▸ **JOB ITEM**: Go through the data and copy each line where the string "track" appears.
==========
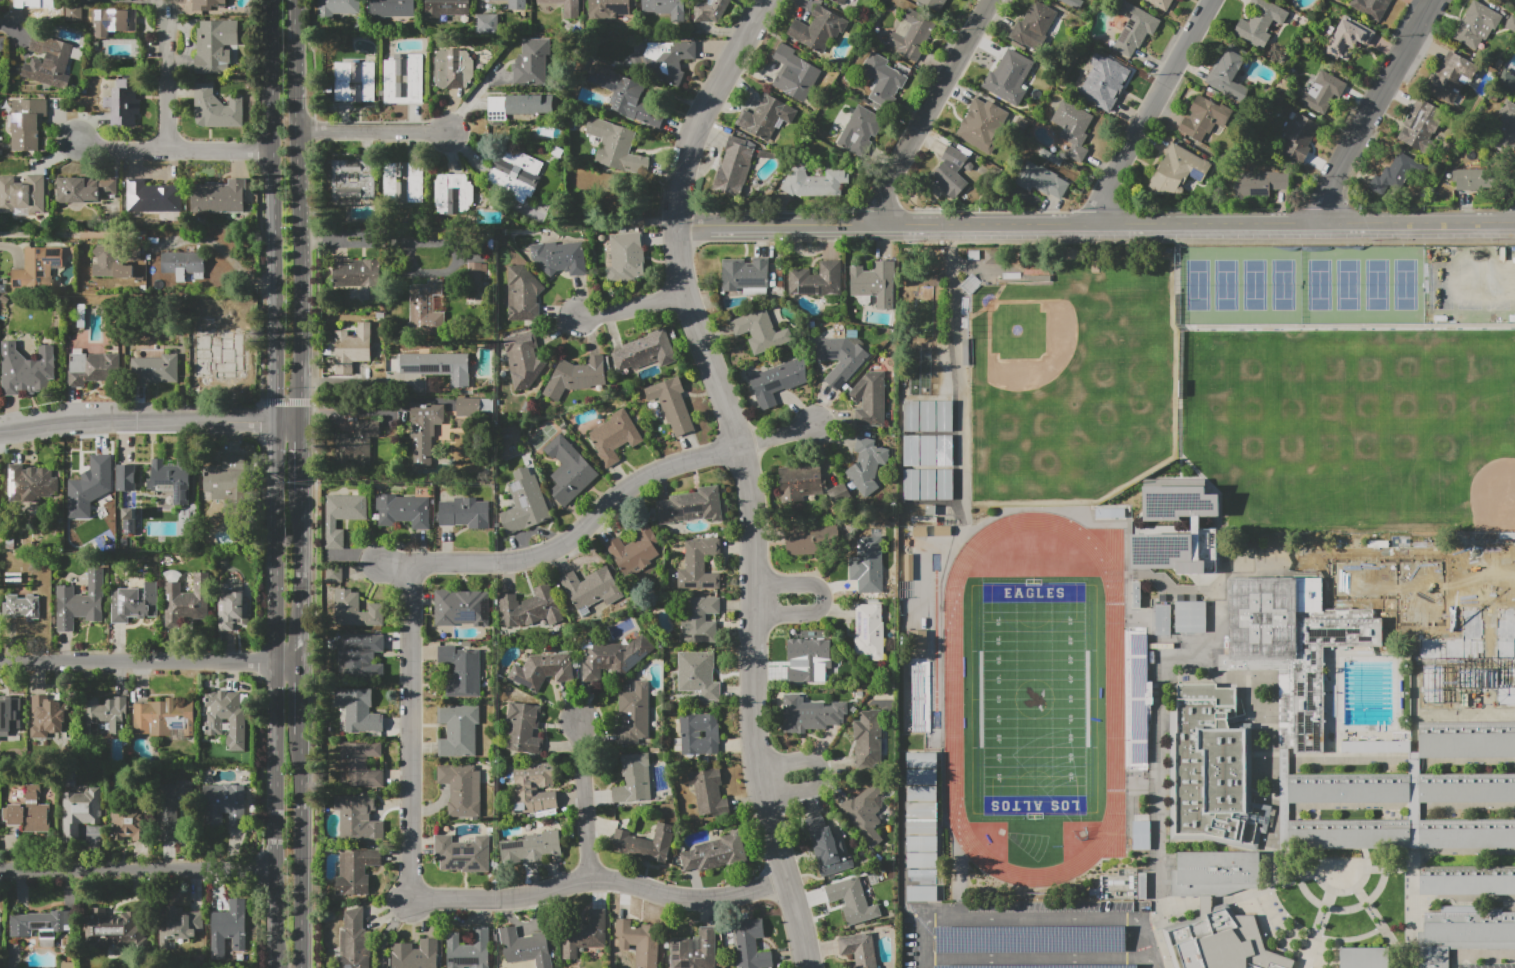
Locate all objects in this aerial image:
building: (840, 2)
building: (1072, 2)
building: (1161, 3)
building: (19, 4)
building: (208, 4)
building: (517, 4)
building: (556, 4)
building: (934, 4)
road: (164, 7)
building: (1371, 7)
building: (336, 8)
building: (445, 8)
building: (609, 8)
building: (666, 8)
building: (393, 9)
building: (710, 10)
building: (74, 12)
building: (113, 22)
building: (1260, 22)
building: (486, 23)
building: (1477, 25)
building: (1033, 27)
building: (1134, 27)
building: (819, 29)
road: (10, 30)
building: (912, 34)
building: (1348, 38)
building: (3, 44)
building: (214, 46)
building: (671, 58)
building: (532, 62)
building: (53, 68)
building: (452, 68)
building: (795, 74)
building: (1228, 76)
building: (1009, 77)
building: (1449, 77)
building: (403, 79)
building: (355, 81)
building: (882, 82)
road: (165, 84)
building: (1107, 87)
building: (1323, 93)
building: (626, 96)
road: (468, 100)
building: (123, 103)
building: (517, 106)
building: (216, 108)
road: (1148, 109)
road: (1375, 109)
road: (931, 111)
building: (765, 117)
building: (1205, 118)
building: (26, 123)
building: (981, 125)
building: (1420, 127)
building: (1073, 128)
building: (1506, 129)
building: (860, 131)
road: (372, 134)
building: (1299, 137)
building: (615, 146)
road: (172, 149)
building: (1051, 157)
building: (968, 166)
building: (733, 167)
building: (1175, 171)
building: (1397, 171)
road: (269, 172)
road: (296, 172)
building: (951, 172)
building: (515, 174)
building: (352, 178)
building: (1469, 179)
building: (1041, 180)
building: (814, 182)
building: (404, 183)
building: (1258, 184)
building: (83, 189)
building: (453, 194)
building: (23, 196)
building: (153, 197)
building: (219, 197)
building: (533, 207)
road: (1094, 221)
road: (49, 233)
building: (560, 257)
road: (228, 258)
building: (625, 258)
building: (110, 262)
building: (185, 264)
building: (37, 268)
building: (476, 272)
building: (358, 276)
building: (745, 277)
building: (817, 280)
building: (874, 282)
park: (1348, 286)
building: (523, 294)
building: (427, 307)
road: (635, 307)
road: (1347, 326)
building: (760, 331)
building: (349, 349)
building: (646, 352)
building: (842, 358)
building: (523, 359)
building: (220, 364)
building: (438, 366)
building: (93, 368)
building: (26, 369)
building: (155, 369)
building: (576, 377)
building: (778, 380)
road: (274, 383)
road: (302, 383)
road: (359, 388)
park: (1069, 392)
building: (870, 399)
building: (673, 405)
building: (467, 406)
road: (136, 423)
road: (288, 423)
park: (1355, 428)
building: (424, 431)
building: (614, 436)
road: (777, 437)
building: (357, 441)
building: (926, 448)
road: (303, 459)
building: (867, 465)
building: (569, 470)
road: (743, 471)
building: (126, 477)
building: (170, 478)
building: (226, 478)
building: (800, 482)
building: (31, 483)
building: (91, 489)
building: (838, 492)
building: (0, 501)
building: (525, 503)
building: (691, 506)
building: (402, 510)
building: (129, 513)
building: (464, 513)
building: (1109, 513)
building: (341, 516)
road: (972, 527)
building: (128, 528)
building: (943, 530)
building: (1204, 531)
road: (568, 536)
building: (802, 540)
road: (274, 545)
road: (1368, 548)
building: (1476, 550)
building: (634, 551)
building: (868, 564)
building: (699, 565)
building: (1485, 570)
building: (332, 574)
road: (303, 581)
building: (1394, 586)
building: (592, 588)
road: (1172, 588)
building: (1135, 594)
road: (821, 596)
building: (135, 601)
building: (187, 601)
building: (81, 602)
building: (1490, 604)
building: (233, 605)
building: (22, 607)
building: (462, 608)
building: (530, 608)
building: (355, 610)
building: (1190, 616)
road: (1222, 617)
building: (698, 618)
building: (1262, 618)
building: (1160, 619)
road: (1396, 629)
building: (869, 631)
building: (918, 640)
building: (360, 655)
building: (614, 658)
building: (1470, 661)
building: (809, 663)
road: (136, 668)
road: (289, 668)
building: (542, 670)
building: (1322, 670)
building: (462, 671)
building: (698, 674)
road: (1114, 688)
track: (1114, 688)
building: (919, 697)
track: (1033, 698)
park: (1034, 699)
road: (303, 702)
building: (359, 710)
building: (634, 713)
building: (809, 714)
road: (1465, 714)
building: (10, 715)
building: (49, 715)
building: (104, 716)
building: (226, 716)
building: (165, 719)
building: (524, 728)
building: (458, 730)
road: (411, 731)
building: (698, 734)
building: (868, 738)
road: (1414, 746)
road: (781, 763)
road: (1393, 763)
building: (360, 765)
building: (1215, 765)
road: (818, 769)
road: (1144, 773)
track: (1117, 774)
building: (634, 779)
building: (533, 788)
building: (1347, 788)
building: (1467, 788)
building: (461, 789)
building: (708, 791)
road: (789, 793)
road: (584, 799)
building: (225, 804)
building: (171, 806)
building: (29, 811)
road: (1393, 811)
building: (80, 812)
building: (865, 812)
road: (276, 817)
building: (358, 818)
building: (128, 820)
building: (923, 828)
building: (1348, 833)
building: (1140, 834)
building: (1467, 834)
road: (921, 835)
building: (647, 843)
building: (530, 847)
building: (825, 847)
road: (303, 852)
road: (1272, 852)
building: (716, 853)
building: (463, 854)
road: (1393, 855)
road: (1377, 866)
road: (138, 871)
building: (356, 872)
building: (1214, 872)
road: (956, 878)
road: (599, 879)
building: (1467, 880)
road: (1243, 898)
building: (854, 899)
road: (1349, 909)
road: (1322, 917)
road: (1374, 917)
road: (1415, 917)
road: (1005, 918)
building: (41, 925)
building: (178, 926)
building: (230, 928)
building: (112, 929)
road: (386, 930)
building: (1463, 932)
building: (584, 934)
parking lot: (1051, 937)
building: (1030, 939)
building: (354, 941)
building: (1213, 941)
building: (639, 942)
road: (1148, 942)
building: (751, 944)
building: (524, 947)
building: (468, 949)
building: (694, 950)
building: (859, 950)
building: (416, 954)
building: (12, 955)
road: (1038, 958)
building: (1365, 958)
building: (1270, 960)
building: (198, 961)
building: (69, 965)
parking lot: (1484, 965)
building: (1040, 966)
==========
▸ **RESULT OF THE EXERCISE**:
track: (1114, 688)
track: (1033, 698)
track: (1117, 774)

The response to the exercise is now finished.